- **Activity**
Word for word, restate the listing; omit the pictures.
-------- Data for this exercise --------
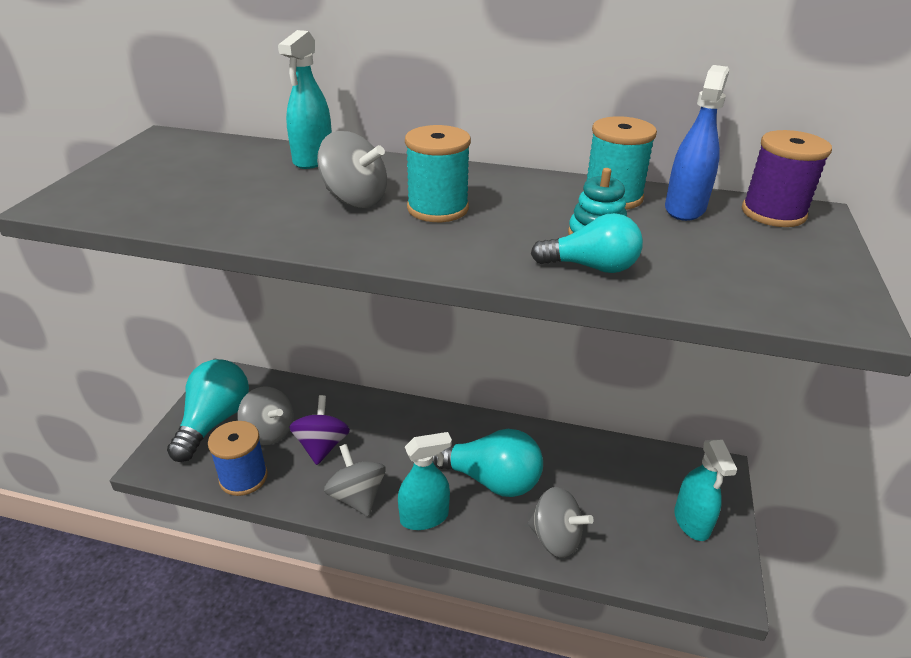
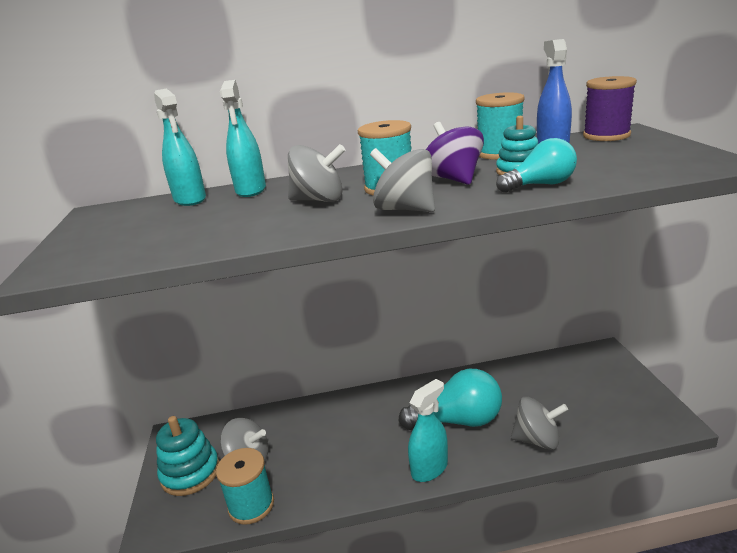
camera: 20 degrees left, 10 degrees down
(214, 421) = (190, 473): turquoise light bulb -> turquoise stacking toy
(243, 477) = (251, 505): blue spool -> turquoise spool
(322, 446) = (304, 452): purple spinning top -> purple spinning top (453, 179)
(357, 497) = (363, 477): grey spinning top -> grey spinning top (405, 209)
(692, 522) = (616, 390): turquoise spray bottle -> turquoise spray bottle (190, 199)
--------
- **Task solution**
camera: 20 degrees left, 10 degrees down
(214, 421) = (190, 473): turquoise light bulb -> turquoise stacking toy
(243, 477) = (251, 505): blue spool -> turquoise spool
(322, 446) = (304, 452): purple spinning top -> purple spinning top (453, 179)
(357, 497) = (363, 477): grey spinning top -> grey spinning top (405, 209)
(692, 522) = (616, 390): turquoise spray bottle -> turquoise spray bottle (190, 199)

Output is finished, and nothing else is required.